=== Task item ===
When you restate the entries that follow, keep every word exactly and drop the pictures.

- Opening Delimiter -

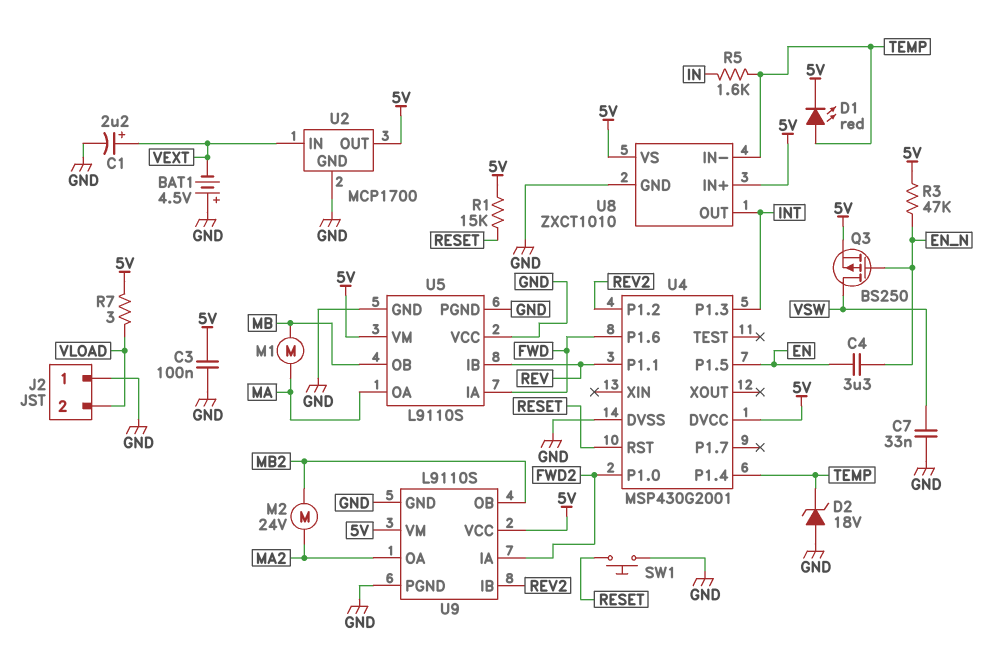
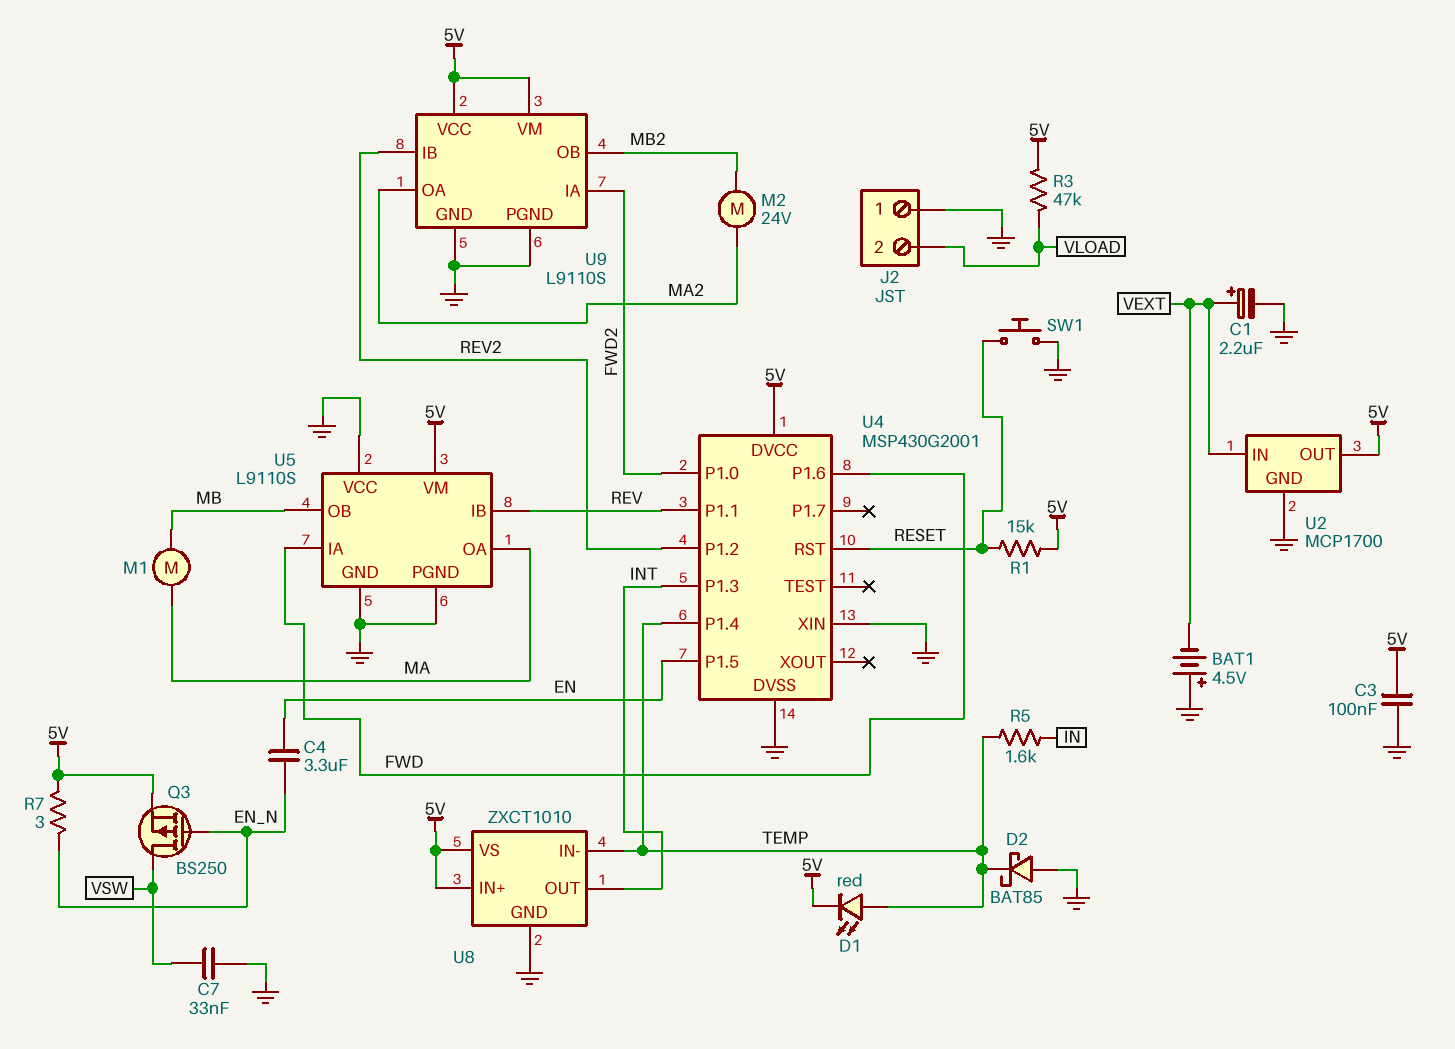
D2: zener 18V (A GND, K TEMP) -> schottky BAT85 (A GND, K TEMP)
R3: 47k (5V, EN_N) -> 47k (5V, VLOAD)
R7: 3 (5V, VLOAD) -> 3 (5V, EN_N)
U4 pin XIN: none -> GND

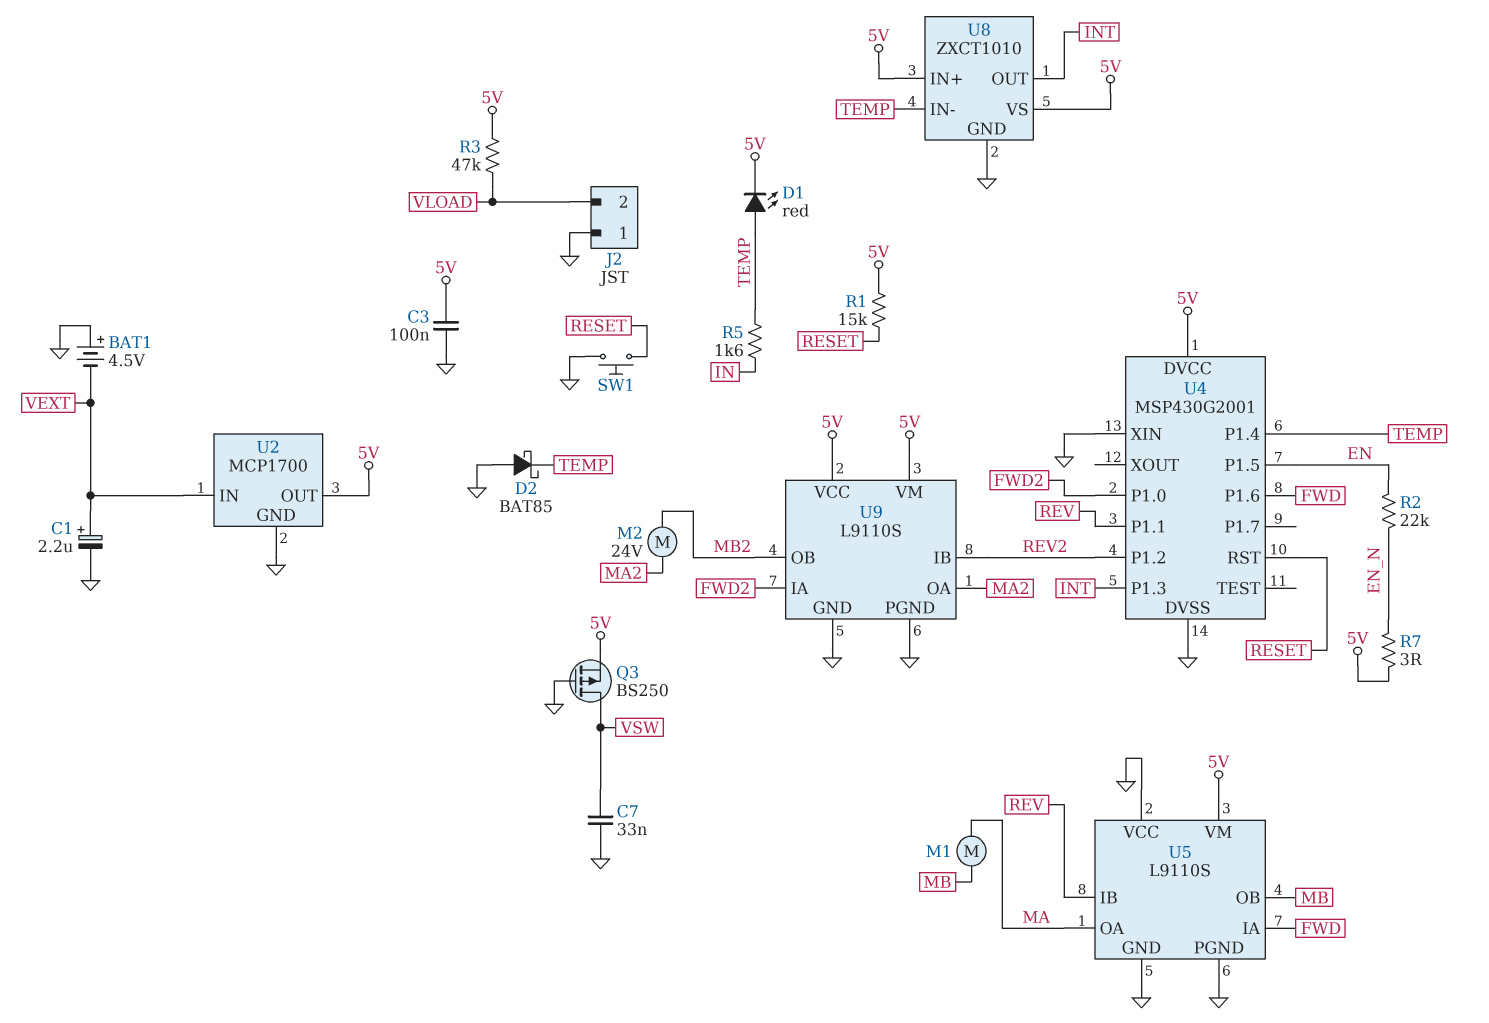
C4: 3.3uF (EN, EN_N) -> none
Q3: PMOS BS250 (G EN_N, D VSW, S 5V) -> PMOS BS250 (G GND, D VSW, S 5V)
R2: none -> 22k (EN, EN_N)

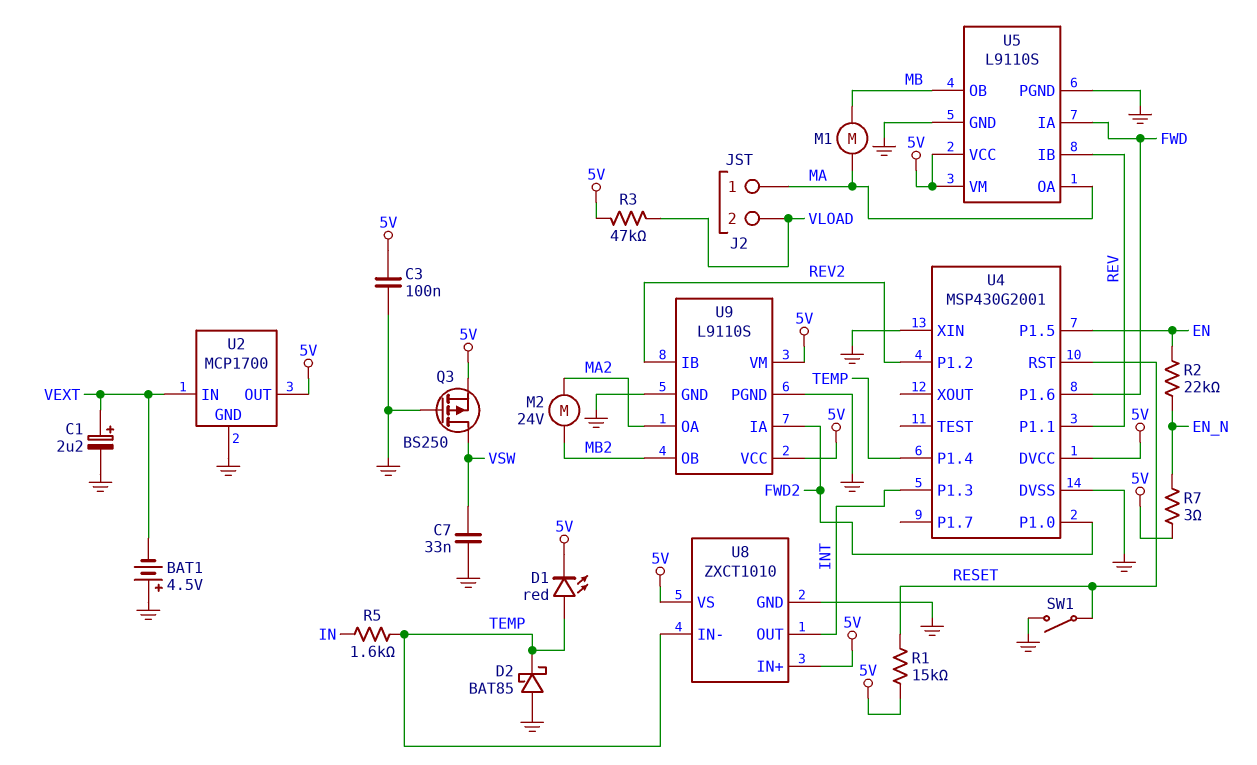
J2 pin 1: GND -> MA
SW1: button (GND, RESET) -> switch (GND, RESET)
U5 pin VCC: GND -> 5V

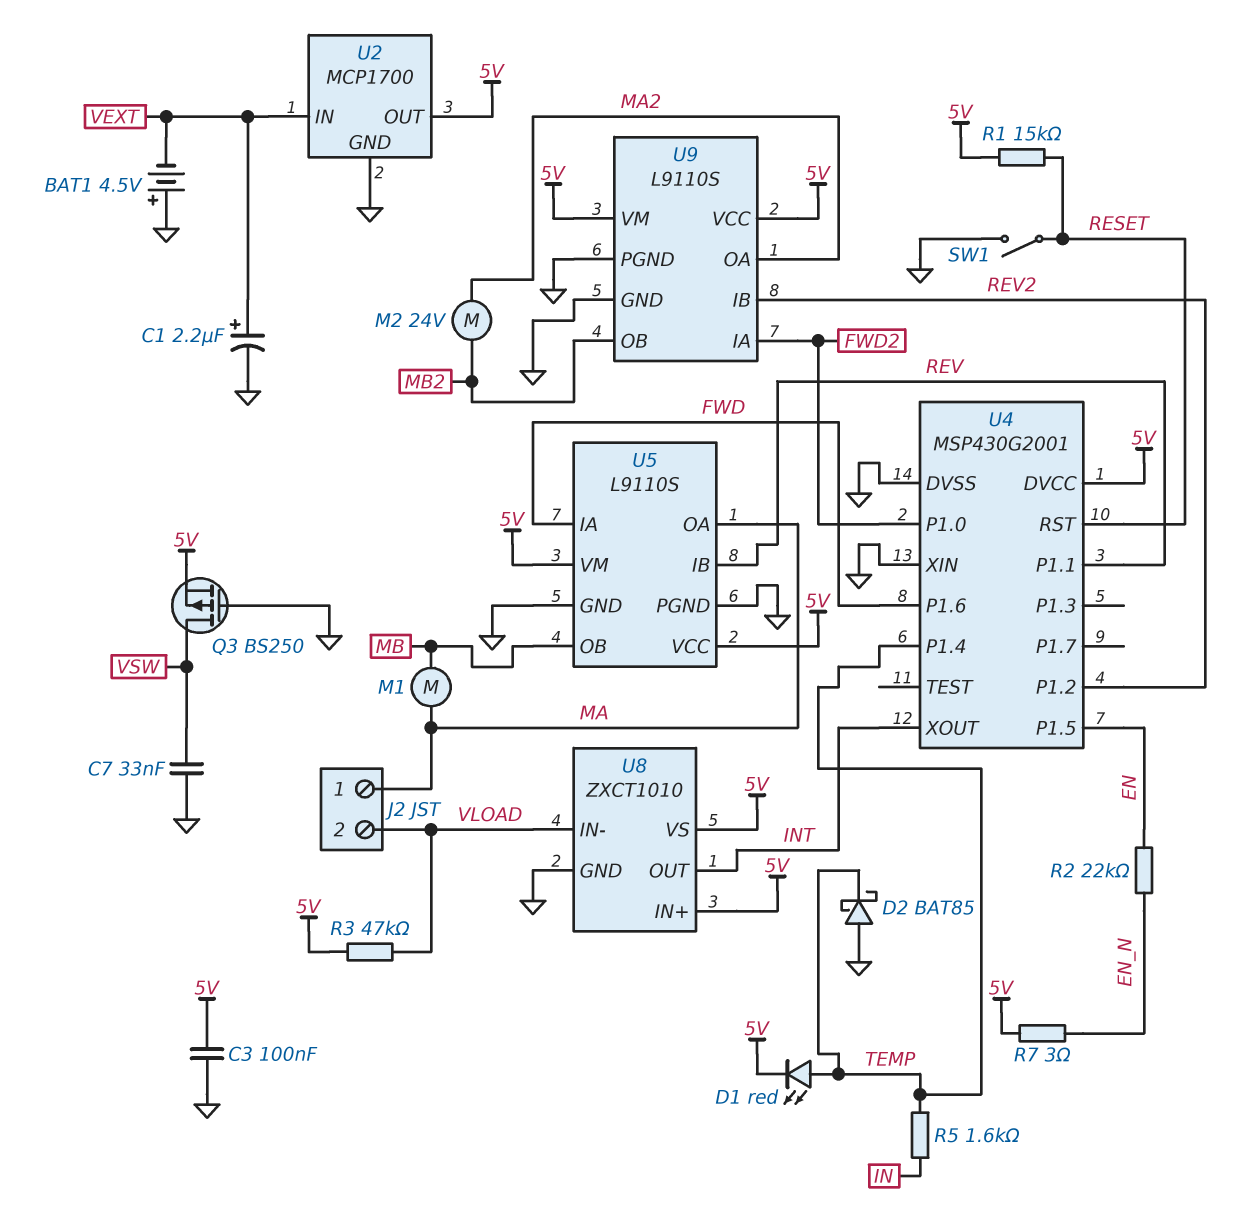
U4 pin P1.3: INT -> none
U4 pin XOUT: none -> INT
U8 pin IN-: TEMP -> VLOAD

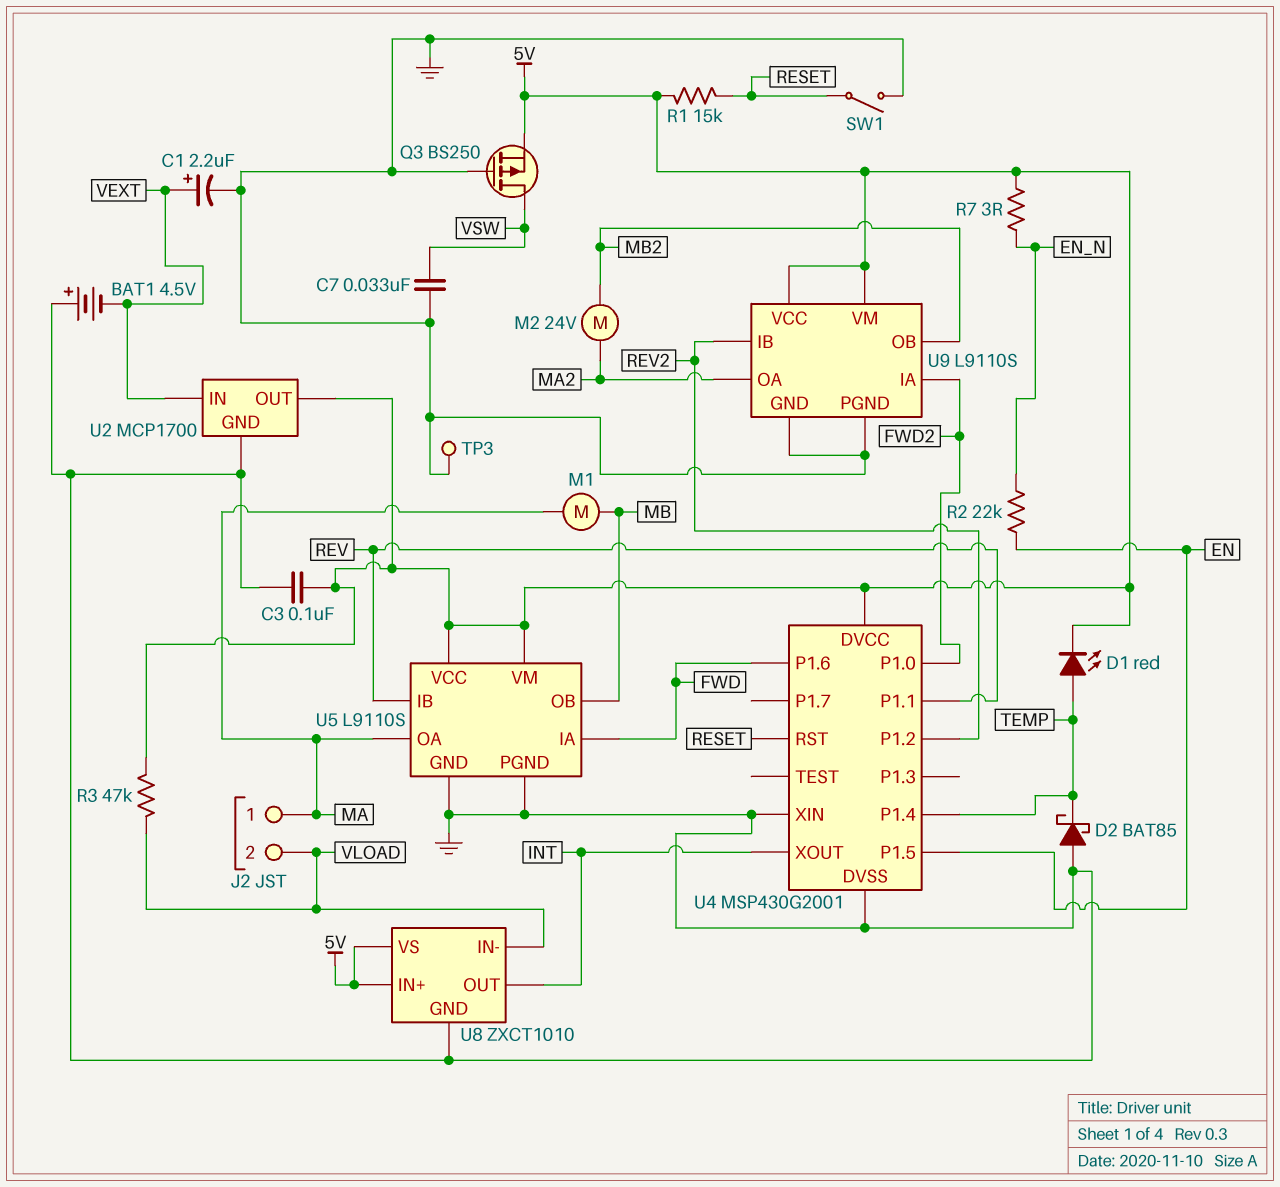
R5: 1.6k (IN, TEMP) -> none
TP3: none -> test point (GND)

- Closing Delimiter -

=== Solution for this task ===
D2: zener 18V (A GND, K TEMP) -> schottky BAT85 (A GND, K TEMP)
R3: 47k (5V, EN_N) -> 47k (5V, VLOAD)
R7: 3 (5V, VLOAD) -> 3 (5V, EN_N)
U4 pin XIN: none -> GND

C4: 3.3uF (EN, EN_N) -> none
Q3: PMOS BS250 (G EN_N, D VSW, S 5V) -> PMOS BS250 (G GND, D VSW, S 5V)
R2: none -> 22k (EN, EN_N)

J2 pin 1: GND -> MA
SW1: button (GND, RESET) -> switch (GND, RESET)
U5 pin VCC: GND -> 5V

U4 pin P1.3: INT -> none
U4 pin XOUT: none -> INT
U8 pin IN-: TEMP -> VLOAD

R5: 1.6k (IN, TEMP) -> none
TP3: none -> test point (GND)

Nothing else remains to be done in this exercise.